#### [Items]

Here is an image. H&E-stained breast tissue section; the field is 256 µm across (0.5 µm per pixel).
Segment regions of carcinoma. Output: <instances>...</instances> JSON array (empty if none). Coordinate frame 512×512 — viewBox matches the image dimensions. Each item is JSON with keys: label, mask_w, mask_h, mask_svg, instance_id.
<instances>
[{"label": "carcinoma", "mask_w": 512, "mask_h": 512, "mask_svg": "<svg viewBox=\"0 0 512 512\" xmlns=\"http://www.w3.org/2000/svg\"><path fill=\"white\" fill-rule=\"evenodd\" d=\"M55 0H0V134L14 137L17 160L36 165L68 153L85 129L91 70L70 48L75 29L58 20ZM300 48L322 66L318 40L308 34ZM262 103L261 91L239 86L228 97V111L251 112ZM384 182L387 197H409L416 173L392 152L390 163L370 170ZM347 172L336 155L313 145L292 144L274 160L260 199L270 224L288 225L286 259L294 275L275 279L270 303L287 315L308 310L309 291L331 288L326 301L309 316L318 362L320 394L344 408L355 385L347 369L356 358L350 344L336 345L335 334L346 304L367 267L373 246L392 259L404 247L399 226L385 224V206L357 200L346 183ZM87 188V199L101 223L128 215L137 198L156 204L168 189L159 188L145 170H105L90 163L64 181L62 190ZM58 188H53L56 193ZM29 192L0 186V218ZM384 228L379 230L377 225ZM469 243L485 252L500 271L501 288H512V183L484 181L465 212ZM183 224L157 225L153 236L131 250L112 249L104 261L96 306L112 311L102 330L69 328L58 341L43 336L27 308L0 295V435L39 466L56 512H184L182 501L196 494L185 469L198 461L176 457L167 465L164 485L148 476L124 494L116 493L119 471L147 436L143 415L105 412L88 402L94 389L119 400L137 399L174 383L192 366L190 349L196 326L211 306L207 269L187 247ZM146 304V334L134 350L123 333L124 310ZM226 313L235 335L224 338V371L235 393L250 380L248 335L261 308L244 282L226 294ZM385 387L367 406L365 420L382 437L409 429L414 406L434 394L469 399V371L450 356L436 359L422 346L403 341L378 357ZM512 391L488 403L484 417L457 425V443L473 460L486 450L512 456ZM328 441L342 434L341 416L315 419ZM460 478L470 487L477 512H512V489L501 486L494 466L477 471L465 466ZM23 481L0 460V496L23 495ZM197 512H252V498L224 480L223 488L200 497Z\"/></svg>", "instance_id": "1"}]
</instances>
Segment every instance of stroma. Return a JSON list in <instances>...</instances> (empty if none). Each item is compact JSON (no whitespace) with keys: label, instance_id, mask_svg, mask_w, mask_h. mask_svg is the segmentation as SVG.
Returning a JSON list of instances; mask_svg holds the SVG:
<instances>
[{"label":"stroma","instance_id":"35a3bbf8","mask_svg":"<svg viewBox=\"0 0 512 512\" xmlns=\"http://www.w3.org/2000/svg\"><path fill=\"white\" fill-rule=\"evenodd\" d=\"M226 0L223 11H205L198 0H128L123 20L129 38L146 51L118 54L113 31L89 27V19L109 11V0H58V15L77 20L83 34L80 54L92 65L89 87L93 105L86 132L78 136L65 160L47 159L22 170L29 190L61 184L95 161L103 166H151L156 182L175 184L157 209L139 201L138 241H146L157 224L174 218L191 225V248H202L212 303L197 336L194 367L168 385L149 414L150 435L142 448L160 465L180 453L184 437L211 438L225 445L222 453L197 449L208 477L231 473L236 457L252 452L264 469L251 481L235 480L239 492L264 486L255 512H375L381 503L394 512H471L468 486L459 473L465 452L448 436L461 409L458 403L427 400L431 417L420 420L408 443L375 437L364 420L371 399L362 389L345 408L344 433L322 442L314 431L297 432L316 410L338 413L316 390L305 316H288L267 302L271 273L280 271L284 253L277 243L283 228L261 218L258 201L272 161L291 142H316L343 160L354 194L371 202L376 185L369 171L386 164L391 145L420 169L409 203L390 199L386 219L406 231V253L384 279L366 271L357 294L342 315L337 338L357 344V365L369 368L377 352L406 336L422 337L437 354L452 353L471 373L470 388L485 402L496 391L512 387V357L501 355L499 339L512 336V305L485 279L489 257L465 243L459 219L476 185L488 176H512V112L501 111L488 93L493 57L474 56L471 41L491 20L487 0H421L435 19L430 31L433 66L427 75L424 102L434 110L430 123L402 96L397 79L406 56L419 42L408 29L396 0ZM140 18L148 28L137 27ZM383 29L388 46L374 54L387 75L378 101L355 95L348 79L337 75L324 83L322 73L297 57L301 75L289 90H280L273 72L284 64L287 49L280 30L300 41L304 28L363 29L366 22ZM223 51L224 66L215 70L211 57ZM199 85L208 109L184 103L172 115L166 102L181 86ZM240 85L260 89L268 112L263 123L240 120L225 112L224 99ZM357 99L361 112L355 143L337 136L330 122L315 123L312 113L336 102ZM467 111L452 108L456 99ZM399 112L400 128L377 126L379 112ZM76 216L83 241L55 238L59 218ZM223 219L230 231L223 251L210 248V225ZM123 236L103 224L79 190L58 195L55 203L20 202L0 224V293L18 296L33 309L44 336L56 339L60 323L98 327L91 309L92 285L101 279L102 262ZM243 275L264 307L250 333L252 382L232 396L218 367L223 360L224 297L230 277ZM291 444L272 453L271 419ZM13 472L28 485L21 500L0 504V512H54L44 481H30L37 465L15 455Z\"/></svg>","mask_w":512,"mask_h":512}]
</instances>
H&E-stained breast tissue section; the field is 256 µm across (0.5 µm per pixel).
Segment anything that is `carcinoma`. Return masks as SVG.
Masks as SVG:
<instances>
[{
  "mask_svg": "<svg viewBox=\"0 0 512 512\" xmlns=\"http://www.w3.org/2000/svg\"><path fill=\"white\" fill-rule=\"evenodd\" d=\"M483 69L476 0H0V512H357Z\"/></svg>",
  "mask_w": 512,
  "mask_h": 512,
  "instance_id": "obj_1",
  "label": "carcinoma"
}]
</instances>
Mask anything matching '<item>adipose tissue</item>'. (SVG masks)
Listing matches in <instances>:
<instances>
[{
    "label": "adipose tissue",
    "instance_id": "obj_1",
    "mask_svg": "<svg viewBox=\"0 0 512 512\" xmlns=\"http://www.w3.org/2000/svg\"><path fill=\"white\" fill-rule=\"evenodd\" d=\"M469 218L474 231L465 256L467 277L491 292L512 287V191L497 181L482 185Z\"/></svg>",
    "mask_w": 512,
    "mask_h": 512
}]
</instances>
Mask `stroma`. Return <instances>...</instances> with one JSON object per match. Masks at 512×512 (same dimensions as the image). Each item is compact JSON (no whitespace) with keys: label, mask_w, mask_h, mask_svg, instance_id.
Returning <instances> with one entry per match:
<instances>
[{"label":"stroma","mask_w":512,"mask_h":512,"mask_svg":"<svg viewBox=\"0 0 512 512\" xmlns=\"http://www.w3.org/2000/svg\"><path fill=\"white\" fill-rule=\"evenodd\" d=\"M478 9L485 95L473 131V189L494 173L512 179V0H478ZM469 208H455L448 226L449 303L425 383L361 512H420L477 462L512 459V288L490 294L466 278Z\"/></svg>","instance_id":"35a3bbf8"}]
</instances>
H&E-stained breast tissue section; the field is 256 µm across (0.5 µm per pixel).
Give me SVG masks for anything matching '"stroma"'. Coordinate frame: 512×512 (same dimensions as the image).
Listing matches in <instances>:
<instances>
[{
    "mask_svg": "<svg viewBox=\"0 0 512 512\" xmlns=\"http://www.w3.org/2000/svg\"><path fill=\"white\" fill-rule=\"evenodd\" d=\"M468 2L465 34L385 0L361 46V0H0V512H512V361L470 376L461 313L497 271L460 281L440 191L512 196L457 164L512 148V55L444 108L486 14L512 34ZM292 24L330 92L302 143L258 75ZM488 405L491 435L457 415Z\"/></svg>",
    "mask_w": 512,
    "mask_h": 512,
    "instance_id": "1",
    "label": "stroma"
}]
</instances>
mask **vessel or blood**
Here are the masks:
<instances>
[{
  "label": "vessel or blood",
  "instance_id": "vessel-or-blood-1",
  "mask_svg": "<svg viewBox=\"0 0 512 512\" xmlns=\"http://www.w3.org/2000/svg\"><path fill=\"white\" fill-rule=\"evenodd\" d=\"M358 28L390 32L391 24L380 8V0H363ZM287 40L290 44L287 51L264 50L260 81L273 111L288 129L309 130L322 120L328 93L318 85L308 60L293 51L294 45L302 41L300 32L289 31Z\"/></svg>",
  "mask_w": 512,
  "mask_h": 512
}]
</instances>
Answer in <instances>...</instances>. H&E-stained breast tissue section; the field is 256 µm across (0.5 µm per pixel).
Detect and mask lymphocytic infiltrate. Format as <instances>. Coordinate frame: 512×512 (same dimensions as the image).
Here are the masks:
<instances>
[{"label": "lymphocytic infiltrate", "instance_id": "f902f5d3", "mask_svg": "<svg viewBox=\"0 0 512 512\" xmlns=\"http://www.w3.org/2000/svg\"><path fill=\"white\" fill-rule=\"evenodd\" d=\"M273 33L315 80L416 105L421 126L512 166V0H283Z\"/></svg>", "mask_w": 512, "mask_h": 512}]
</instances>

#### [Goal of the exercise]
Begin with the line that contains "Detect and mask" and quote each line after it exactly, stopping after the last line of the data.

#### [Solution]
Detect and mask lymphocytic infiltrate. Format as <instances>. Coordinate frame: 512×512 (same dimensions as the image).
Here are the masks:
<instances>
[{"label": "lymphocytic infiltrate", "instance_id": "f902f5d3", "mask_svg": "<svg viewBox=\"0 0 512 512\" xmlns=\"http://www.w3.org/2000/svg\"><path fill=\"white\" fill-rule=\"evenodd\" d=\"M273 33L315 80L416 105L421 126L512 166V0H283Z\"/></svg>", "mask_w": 512, "mask_h": 512}]
</instances>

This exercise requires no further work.